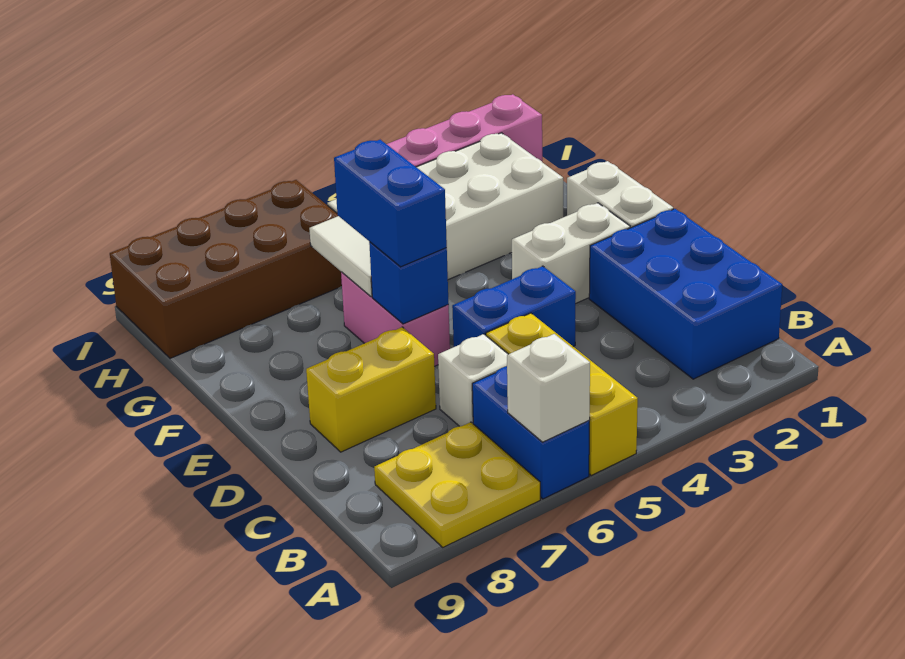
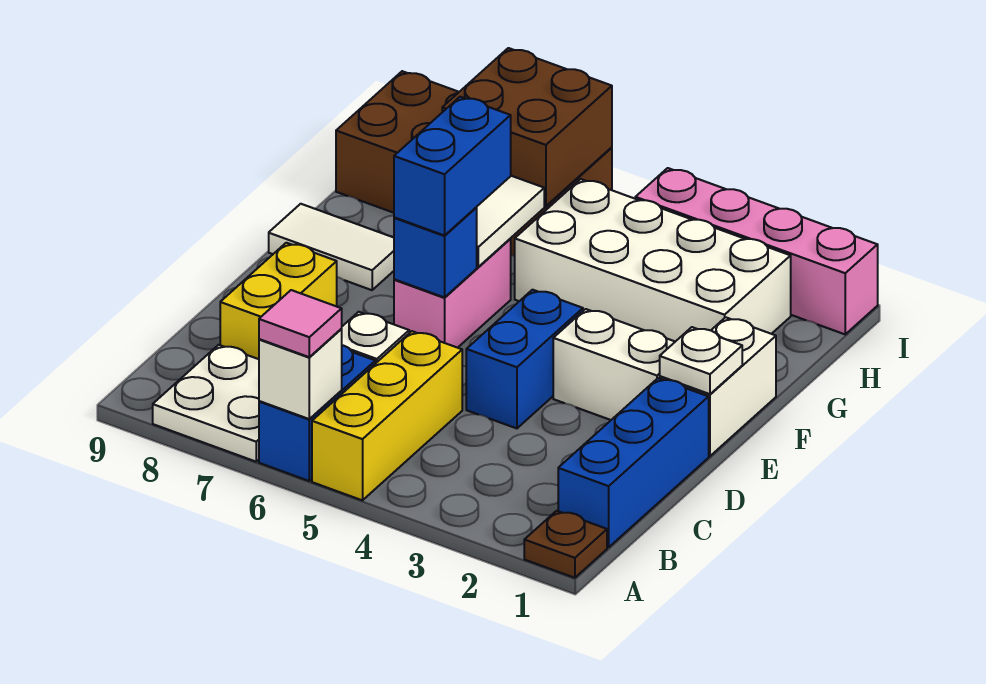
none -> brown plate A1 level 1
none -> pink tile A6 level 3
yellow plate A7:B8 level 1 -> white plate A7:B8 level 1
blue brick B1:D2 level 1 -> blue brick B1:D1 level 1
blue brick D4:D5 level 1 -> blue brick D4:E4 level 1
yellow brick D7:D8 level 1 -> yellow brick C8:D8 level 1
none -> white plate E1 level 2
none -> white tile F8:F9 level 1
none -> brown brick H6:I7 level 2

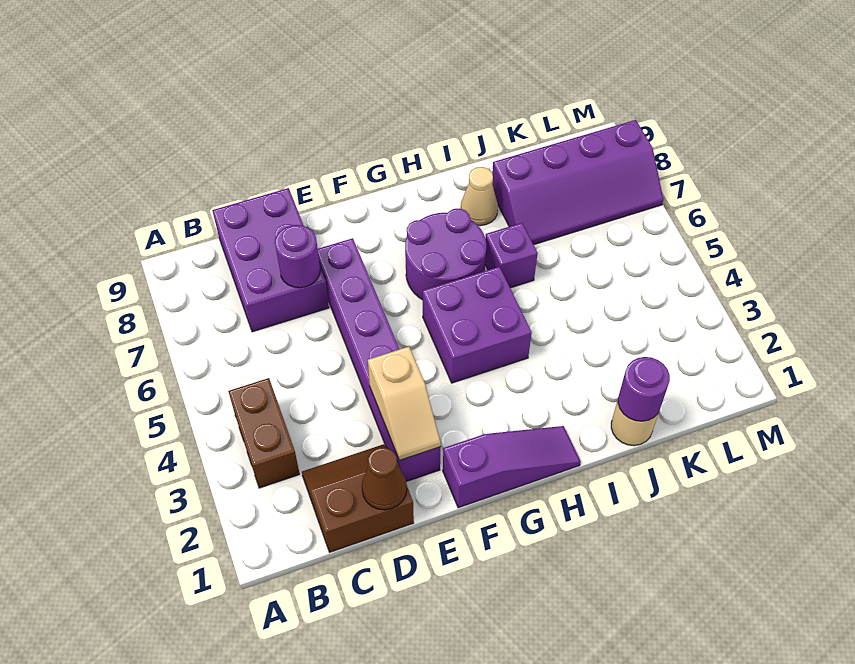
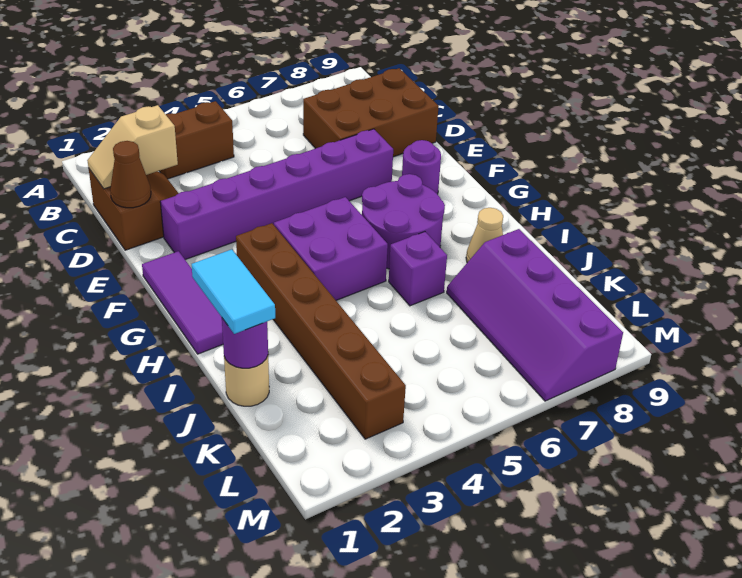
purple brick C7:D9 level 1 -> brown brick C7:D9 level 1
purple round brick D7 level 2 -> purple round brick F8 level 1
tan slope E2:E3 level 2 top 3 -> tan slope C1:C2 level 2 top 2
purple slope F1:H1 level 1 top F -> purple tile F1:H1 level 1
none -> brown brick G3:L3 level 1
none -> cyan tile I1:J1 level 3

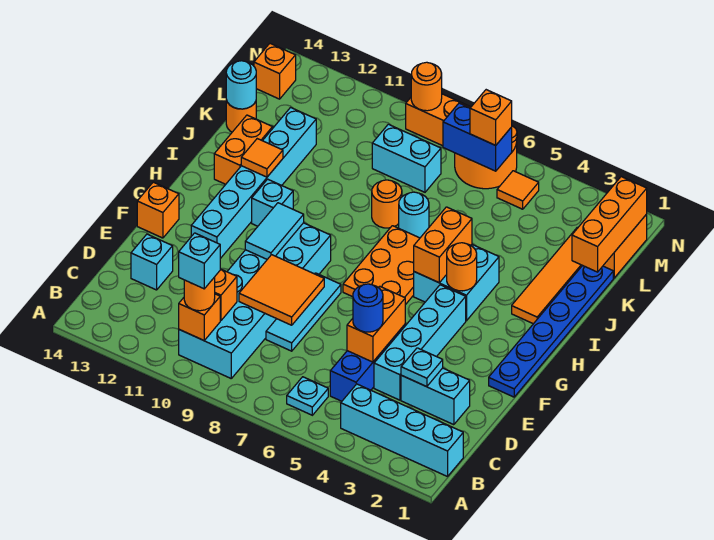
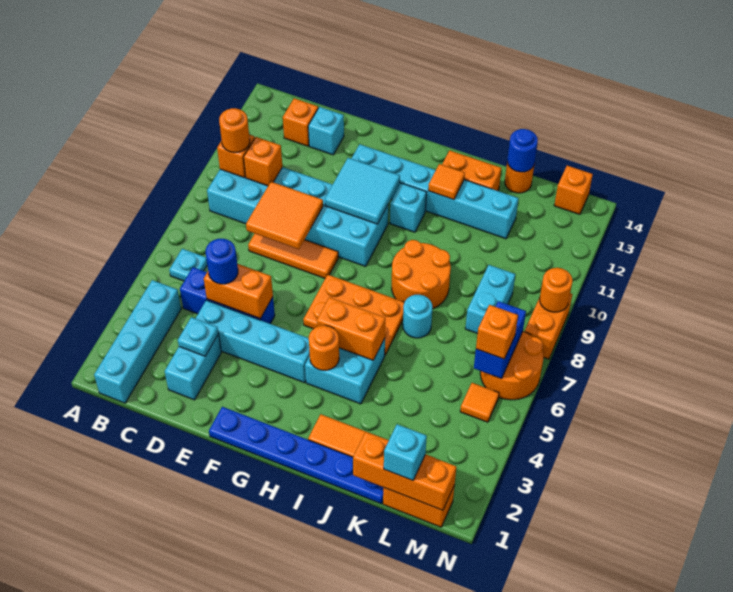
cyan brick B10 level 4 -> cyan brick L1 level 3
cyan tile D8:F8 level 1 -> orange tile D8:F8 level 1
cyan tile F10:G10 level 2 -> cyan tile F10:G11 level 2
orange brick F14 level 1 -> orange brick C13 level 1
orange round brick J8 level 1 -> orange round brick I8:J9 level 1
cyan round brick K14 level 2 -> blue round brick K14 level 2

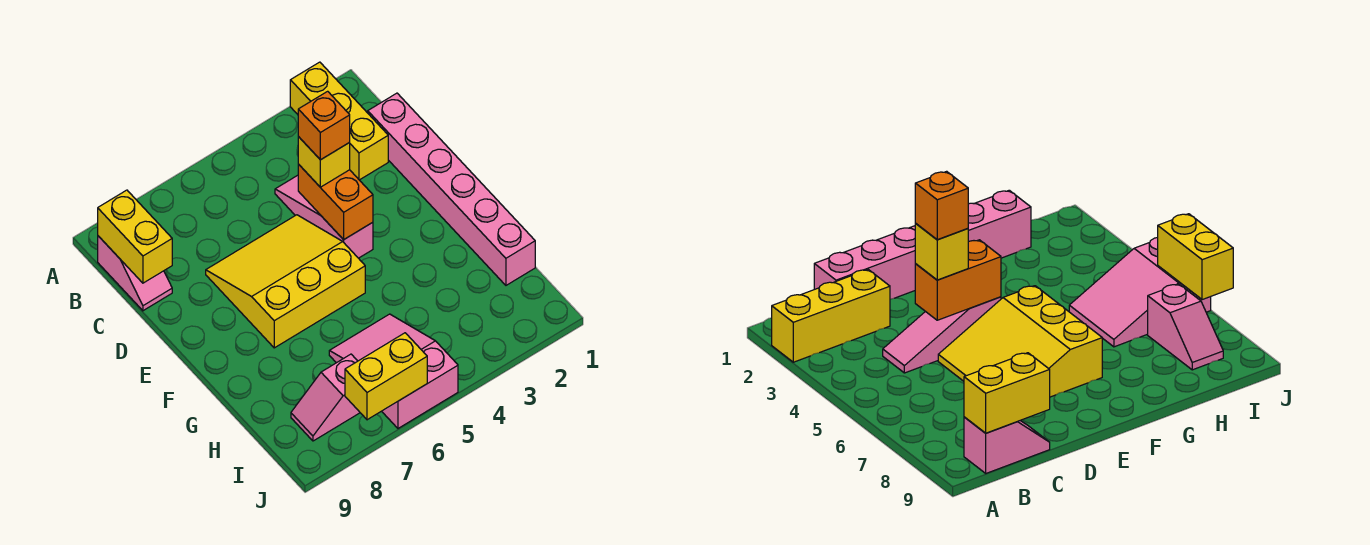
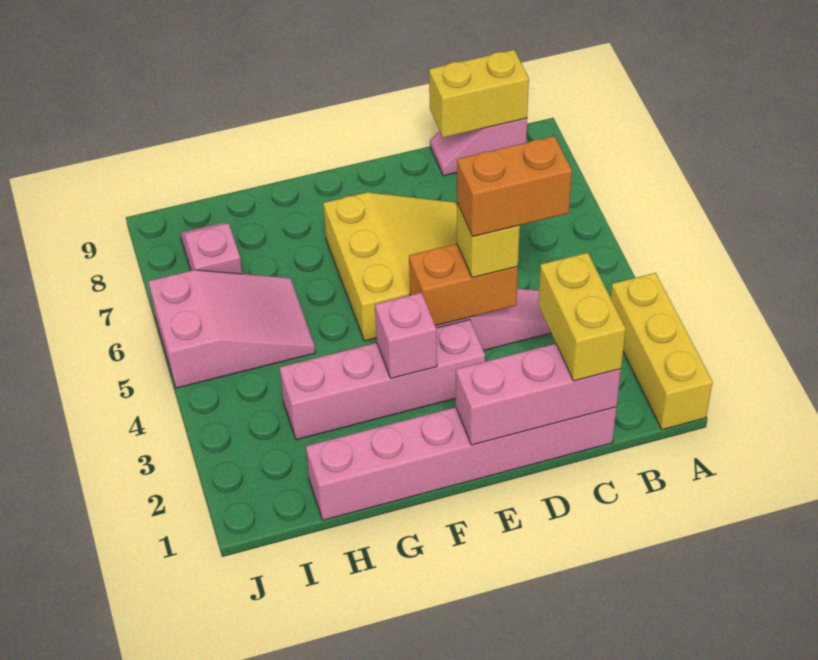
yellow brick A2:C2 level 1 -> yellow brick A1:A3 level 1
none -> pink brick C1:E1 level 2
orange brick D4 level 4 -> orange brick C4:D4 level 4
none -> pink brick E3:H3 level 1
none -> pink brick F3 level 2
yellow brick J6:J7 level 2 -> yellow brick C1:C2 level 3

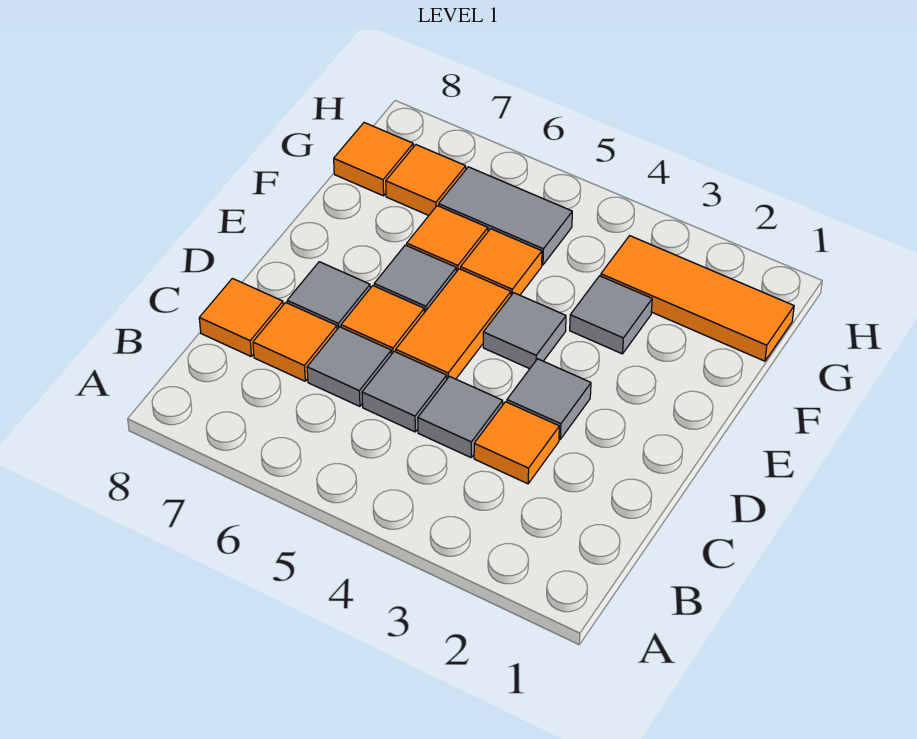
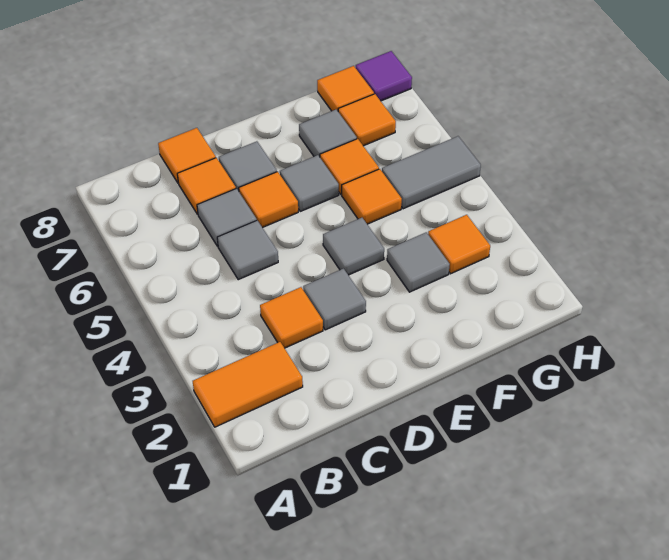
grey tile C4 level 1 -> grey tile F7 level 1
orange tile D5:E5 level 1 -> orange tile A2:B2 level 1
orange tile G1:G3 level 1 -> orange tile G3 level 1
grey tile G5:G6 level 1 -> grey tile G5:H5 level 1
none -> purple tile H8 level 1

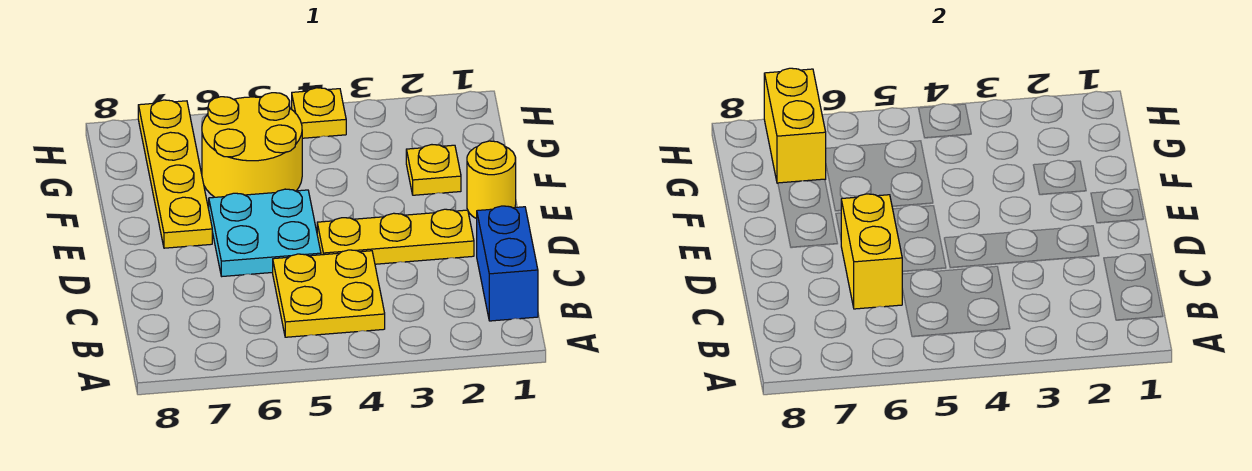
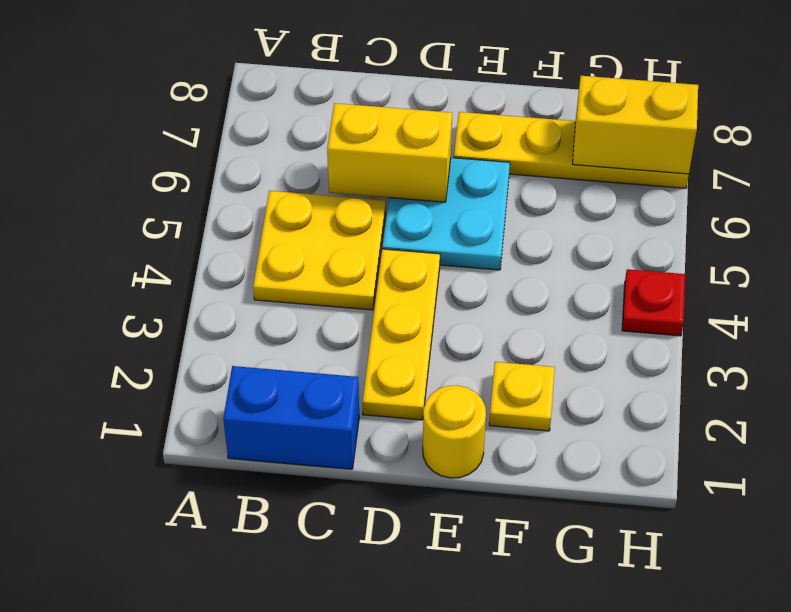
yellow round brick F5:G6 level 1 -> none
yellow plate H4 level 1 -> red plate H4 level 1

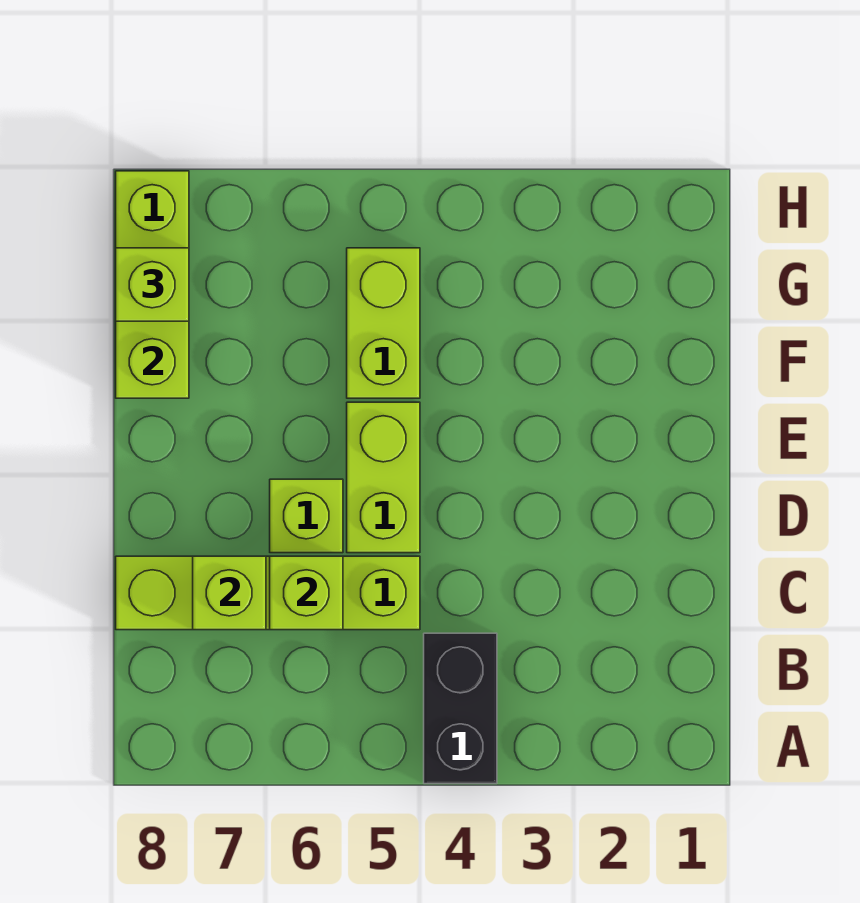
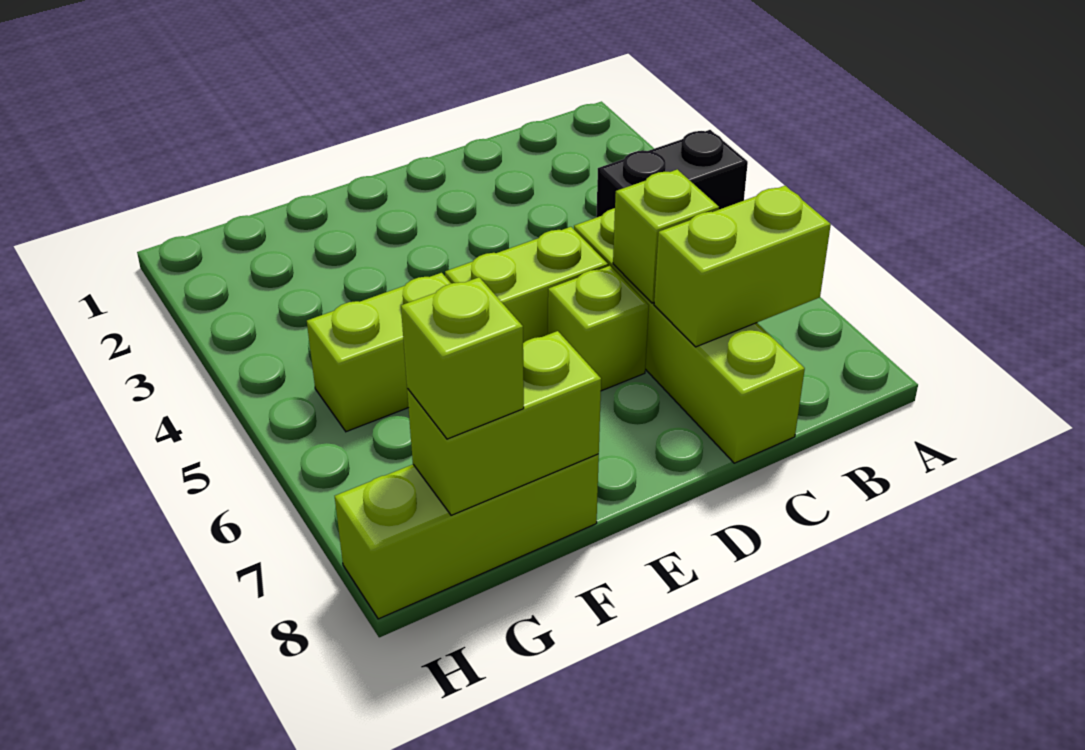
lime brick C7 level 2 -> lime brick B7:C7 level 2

◆ **WHAT IS EXPECTED**:
Pictures aside, repeat every line of the data above exactly.

◆ **SOLUTION**:
none -> brown plate A1 level 1
none -> pink tile A6 level 3
yellow plate A7:B8 level 1 -> white plate A7:B8 level 1
blue brick B1:D2 level 1 -> blue brick B1:D1 level 1
blue brick D4:D5 level 1 -> blue brick D4:E4 level 1
yellow brick D7:D8 level 1 -> yellow brick C8:D8 level 1
none -> white plate E1 level 2
none -> white tile F8:F9 level 1
none -> brown brick H6:I7 level 2

purple brick C7:D9 level 1 -> brown brick C7:D9 level 1
purple round brick D7 level 2 -> purple round brick F8 level 1
tan slope E2:E3 level 2 top 3 -> tan slope C1:C2 level 2 top 2
purple slope F1:H1 level 1 top F -> purple tile F1:H1 level 1
none -> brown brick G3:L3 level 1
none -> cyan tile I1:J1 level 3

cyan brick B10 level 4 -> cyan brick L1 level 3
cyan tile D8:F8 level 1 -> orange tile D8:F8 level 1
cyan tile F10:G10 level 2 -> cyan tile F10:G11 level 2
orange brick F14 level 1 -> orange brick C13 level 1
orange round brick J8 level 1 -> orange round brick I8:J9 level 1
cyan round brick K14 level 2 -> blue round brick K14 level 2

yellow brick A2:C2 level 1 -> yellow brick A1:A3 level 1
none -> pink brick C1:E1 level 2
orange brick D4 level 4 -> orange brick C4:D4 level 4
none -> pink brick E3:H3 level 1
none -> pink brick F3 level 2
yellow brick J6:J7 level 2 -> yellow brick C1:C2 level 3

grey tile C4 level 1 -> grey tile F7 level 1
orange tile D5:E5 level 1 -> orange tile A2:B2 level 1
orange tile G1:G3 level 1 -> orange tile G3 level 1
grey tile G5:G6 level 1 -> grey tile G5:H5 level 1
none -> purple tile H8 level 1

yellow round brick F5:G6 level 1 -> none
yellow plate H4 level 1 -> red plate H4 level 1

lime brick C7 level 2 -> lime brick B7:C7 level 2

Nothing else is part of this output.